Data extracted from a collection
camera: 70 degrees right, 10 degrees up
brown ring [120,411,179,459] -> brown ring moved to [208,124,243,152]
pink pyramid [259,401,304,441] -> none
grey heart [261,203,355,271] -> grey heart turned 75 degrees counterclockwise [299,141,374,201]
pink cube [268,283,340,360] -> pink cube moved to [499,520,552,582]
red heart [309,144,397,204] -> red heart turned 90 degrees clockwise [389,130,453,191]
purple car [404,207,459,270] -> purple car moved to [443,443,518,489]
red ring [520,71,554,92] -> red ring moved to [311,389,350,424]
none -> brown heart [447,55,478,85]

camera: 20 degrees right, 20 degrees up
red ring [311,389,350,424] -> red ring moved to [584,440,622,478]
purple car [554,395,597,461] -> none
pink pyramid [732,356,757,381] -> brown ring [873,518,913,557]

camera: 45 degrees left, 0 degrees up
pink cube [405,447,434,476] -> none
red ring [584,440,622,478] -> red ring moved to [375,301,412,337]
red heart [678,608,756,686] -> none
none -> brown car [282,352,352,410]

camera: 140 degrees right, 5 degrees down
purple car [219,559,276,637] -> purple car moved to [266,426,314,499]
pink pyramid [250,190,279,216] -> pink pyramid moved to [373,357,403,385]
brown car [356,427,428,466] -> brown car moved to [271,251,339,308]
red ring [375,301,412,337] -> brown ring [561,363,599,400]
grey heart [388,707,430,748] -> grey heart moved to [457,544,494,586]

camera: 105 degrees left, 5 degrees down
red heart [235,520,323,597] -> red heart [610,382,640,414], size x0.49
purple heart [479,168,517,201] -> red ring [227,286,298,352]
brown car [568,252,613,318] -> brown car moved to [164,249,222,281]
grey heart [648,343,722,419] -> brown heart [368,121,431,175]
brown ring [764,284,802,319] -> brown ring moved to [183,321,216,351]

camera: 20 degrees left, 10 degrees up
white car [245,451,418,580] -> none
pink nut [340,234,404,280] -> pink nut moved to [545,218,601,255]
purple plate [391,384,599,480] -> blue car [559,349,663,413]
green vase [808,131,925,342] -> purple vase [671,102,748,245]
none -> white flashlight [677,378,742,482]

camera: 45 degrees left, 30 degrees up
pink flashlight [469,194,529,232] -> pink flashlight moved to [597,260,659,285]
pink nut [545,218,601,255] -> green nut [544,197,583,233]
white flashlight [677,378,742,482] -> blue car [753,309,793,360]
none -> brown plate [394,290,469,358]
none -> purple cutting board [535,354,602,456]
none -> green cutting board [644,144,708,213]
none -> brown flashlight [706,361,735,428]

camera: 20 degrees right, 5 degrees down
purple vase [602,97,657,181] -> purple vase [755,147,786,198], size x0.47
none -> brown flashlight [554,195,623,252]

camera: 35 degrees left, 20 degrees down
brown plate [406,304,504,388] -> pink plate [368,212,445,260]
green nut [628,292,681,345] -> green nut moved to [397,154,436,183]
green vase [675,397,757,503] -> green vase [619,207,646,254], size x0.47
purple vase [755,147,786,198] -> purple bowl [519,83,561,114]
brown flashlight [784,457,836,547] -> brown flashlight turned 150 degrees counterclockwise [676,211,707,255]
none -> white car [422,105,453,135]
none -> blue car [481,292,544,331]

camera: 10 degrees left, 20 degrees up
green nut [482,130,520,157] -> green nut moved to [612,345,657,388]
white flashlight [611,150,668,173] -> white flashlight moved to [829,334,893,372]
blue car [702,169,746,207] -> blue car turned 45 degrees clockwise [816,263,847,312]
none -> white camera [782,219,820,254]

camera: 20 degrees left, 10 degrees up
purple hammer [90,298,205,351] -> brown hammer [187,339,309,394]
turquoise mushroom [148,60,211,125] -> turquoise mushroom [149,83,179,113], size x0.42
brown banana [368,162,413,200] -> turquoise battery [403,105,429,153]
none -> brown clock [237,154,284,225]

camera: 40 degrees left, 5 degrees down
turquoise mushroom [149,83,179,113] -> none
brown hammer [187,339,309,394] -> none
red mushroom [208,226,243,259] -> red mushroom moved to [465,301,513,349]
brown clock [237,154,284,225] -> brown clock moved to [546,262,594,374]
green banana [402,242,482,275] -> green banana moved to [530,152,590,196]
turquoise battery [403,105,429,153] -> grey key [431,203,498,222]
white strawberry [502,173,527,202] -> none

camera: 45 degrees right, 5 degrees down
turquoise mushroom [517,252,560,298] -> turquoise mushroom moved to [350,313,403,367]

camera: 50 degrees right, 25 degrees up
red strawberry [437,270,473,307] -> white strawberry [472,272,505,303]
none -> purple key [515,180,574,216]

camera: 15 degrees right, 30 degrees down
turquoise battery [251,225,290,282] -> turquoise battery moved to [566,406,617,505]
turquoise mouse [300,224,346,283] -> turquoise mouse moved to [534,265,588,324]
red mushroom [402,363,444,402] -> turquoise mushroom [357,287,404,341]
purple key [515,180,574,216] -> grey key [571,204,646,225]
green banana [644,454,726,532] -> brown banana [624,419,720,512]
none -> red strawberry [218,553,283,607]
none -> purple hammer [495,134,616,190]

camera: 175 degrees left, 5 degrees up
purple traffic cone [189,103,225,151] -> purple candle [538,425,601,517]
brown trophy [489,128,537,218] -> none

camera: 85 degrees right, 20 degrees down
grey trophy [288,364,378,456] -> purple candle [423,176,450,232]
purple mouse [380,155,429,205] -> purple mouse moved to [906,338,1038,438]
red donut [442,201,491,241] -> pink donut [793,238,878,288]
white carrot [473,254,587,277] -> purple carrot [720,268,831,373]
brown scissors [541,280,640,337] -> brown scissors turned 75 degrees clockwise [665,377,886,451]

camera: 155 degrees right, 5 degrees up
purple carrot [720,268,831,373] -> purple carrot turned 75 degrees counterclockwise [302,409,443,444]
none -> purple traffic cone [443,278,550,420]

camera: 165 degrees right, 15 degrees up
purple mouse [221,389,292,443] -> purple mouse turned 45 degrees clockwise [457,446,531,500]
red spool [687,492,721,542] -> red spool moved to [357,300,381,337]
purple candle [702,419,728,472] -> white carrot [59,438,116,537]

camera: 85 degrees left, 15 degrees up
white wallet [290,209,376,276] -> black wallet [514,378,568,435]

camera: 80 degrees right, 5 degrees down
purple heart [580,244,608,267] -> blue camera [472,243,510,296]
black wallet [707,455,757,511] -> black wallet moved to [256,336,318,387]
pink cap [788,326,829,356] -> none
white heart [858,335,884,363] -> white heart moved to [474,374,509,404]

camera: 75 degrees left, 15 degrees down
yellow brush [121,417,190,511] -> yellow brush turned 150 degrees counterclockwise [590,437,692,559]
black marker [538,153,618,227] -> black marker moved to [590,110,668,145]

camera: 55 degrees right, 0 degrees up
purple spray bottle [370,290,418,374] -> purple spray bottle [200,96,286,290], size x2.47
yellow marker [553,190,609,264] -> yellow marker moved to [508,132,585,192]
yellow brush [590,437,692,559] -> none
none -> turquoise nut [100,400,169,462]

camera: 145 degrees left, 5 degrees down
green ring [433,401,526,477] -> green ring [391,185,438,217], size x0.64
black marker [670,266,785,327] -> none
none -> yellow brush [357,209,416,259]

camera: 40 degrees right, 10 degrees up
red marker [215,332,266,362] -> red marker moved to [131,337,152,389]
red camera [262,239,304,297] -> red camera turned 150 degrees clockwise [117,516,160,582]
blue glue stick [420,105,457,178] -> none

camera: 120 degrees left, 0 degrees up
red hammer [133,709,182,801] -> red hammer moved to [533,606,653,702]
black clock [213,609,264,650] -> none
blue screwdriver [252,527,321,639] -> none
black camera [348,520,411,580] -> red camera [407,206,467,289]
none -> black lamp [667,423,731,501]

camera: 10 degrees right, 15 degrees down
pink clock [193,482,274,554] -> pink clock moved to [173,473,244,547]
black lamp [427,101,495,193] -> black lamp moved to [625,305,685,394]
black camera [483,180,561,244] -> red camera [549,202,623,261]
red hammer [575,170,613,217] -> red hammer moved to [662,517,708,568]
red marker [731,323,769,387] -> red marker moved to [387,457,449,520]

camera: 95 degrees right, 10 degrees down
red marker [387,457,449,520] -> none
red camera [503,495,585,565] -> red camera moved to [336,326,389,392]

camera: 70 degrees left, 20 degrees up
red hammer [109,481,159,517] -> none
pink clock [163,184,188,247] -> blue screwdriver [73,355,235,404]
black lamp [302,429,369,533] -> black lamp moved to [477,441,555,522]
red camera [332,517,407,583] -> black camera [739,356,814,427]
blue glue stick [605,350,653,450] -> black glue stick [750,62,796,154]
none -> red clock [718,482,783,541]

Task -
Reprint exactly the lines above that start at the one with "none -> purple key [515,180,574,216]" and end at the one with "brown trophy [489,128,537,218] -> none", keeping both and adding none.

Result below -
none -> purple key [515,180,574,216]

camera: 15 degrees right, 30 degrees down
turquoise battery [251,225,290,282] -> turquoise battery moved to [566,406,617,505]
turquoise mouse [300,224,346,283] -> turquoise mouse moved to [534,265,588,324]
red mushroom [402,363,444,402] -> turquoise mushroom [357,287,404,341]
purple key [515,180,574,216] -> grey key [571,204,646,225]
green banana [644,454,726,532] -> brown banana [624,419,720,512]
none -> red strawberry [218,553,283,607]
none -> purple hammer [495,134,616,190]

camera: 175 degrees left, 5 degrees up
purple traffic cone [189,103,225,151] -> purple candle [538,425,601,517]
brown trophy [489,128,537,218] -> none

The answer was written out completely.